- **Problem details**:
Without the images, write out the entries word for word.

- **Raw data**:
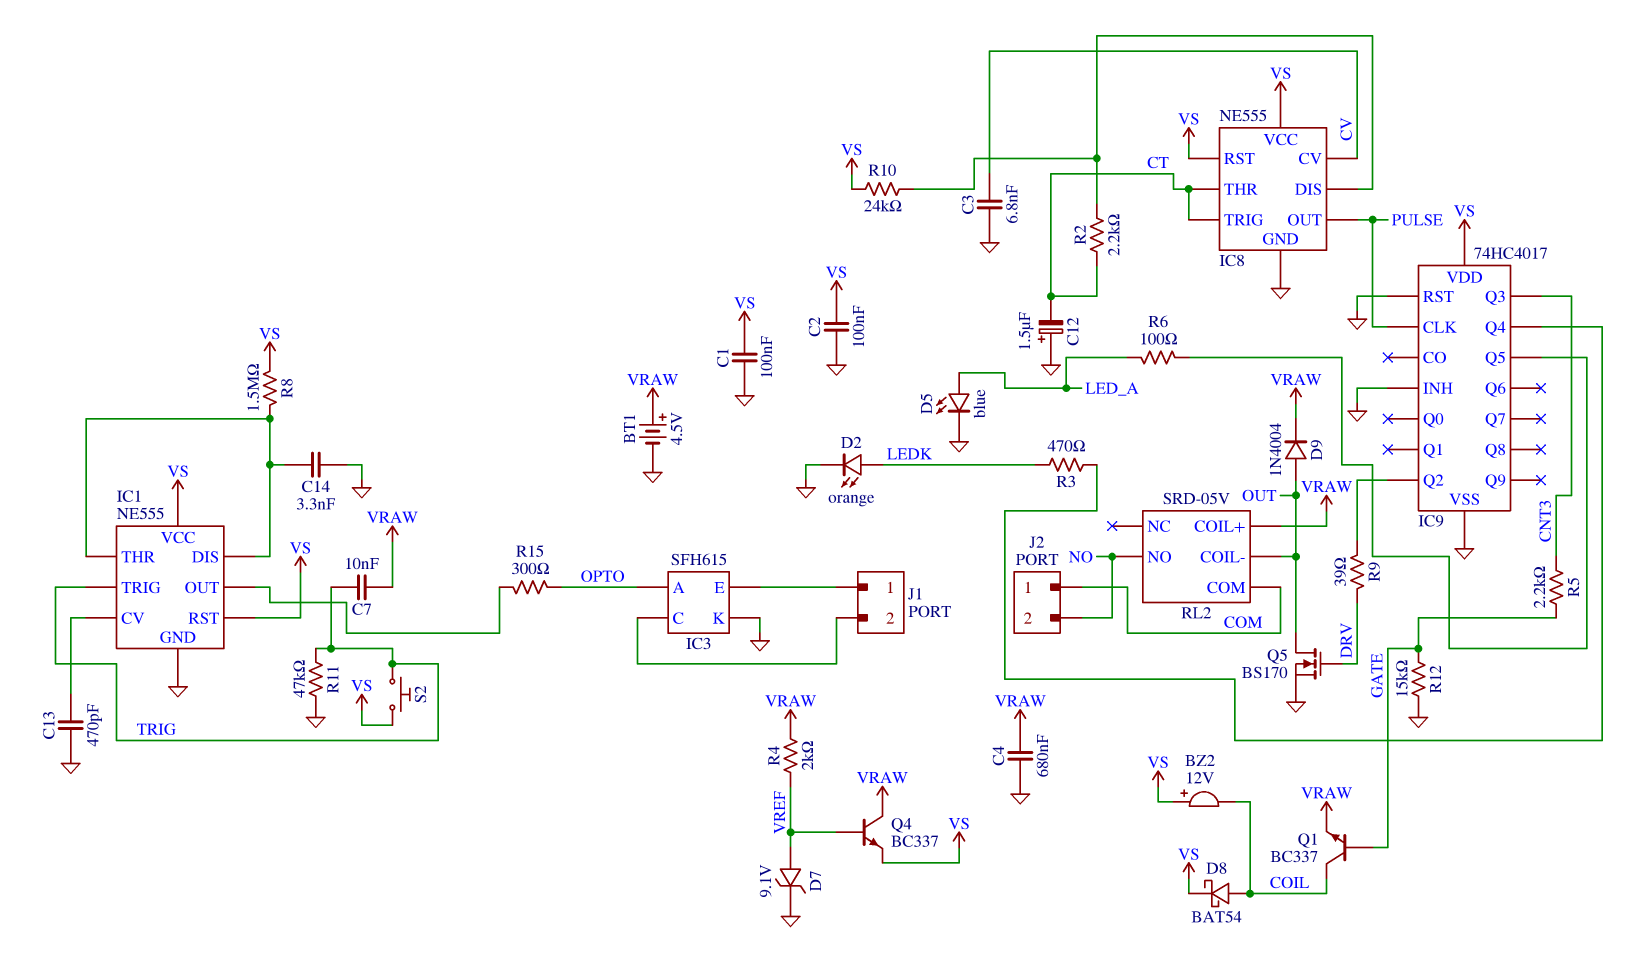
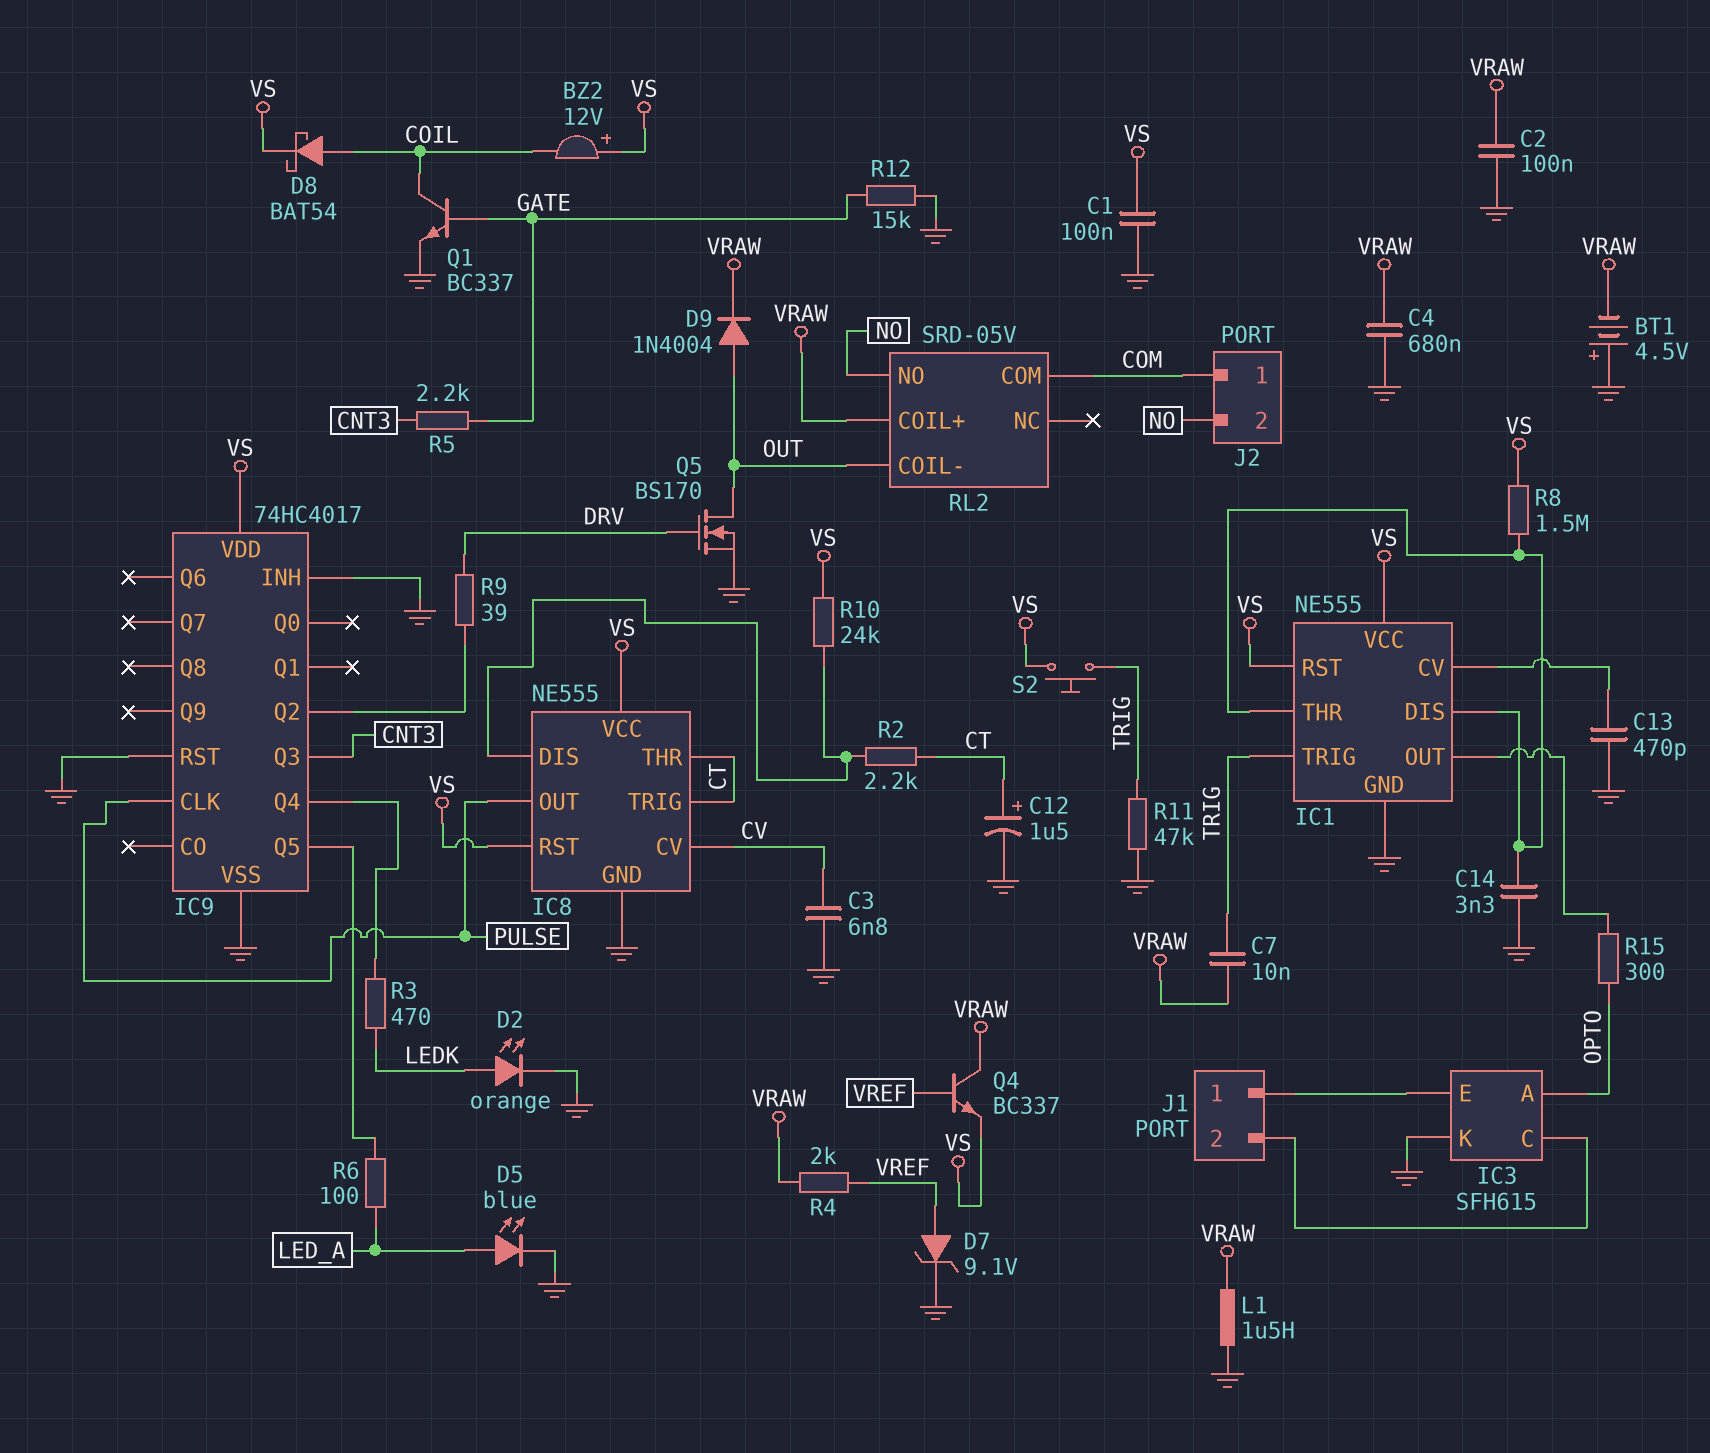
BT1: 4.5V (plus VRAW, minus GND) -> 4.5V (plus GND, minus VRAW)
C2: 100nF (GND, VS) -> 100nF (GND, VRAW)
C12: 1.5uF (plus GND, minus CT) -> 1.5uF (plus CT, minus GND)
L1: none -> 1.5uH (GND, VRAW)
Q1: NPN BC337 (B GATE, C COIL, E VRAW) -> NPN BC337 (B GATE, C COIL, E GND)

- **Response to this task**:
BT1: 4.5V (plus VRAW, minus GND) -> 4.5V (plus GND, minus VRAW)
C2: 100nF (GND, VS) -> 100nF (GND, VRAW)
C12: 1.5uF (plus GND, minus CT) -> 1.5uF (plus CT, minus GND)
L1: none -> 1.5uH (GND, VRAW)
Q1: NPN BC337 (B GATE, C COIL, E VRAW) -> NPN BC337 (B GATE, C COIL, E GND)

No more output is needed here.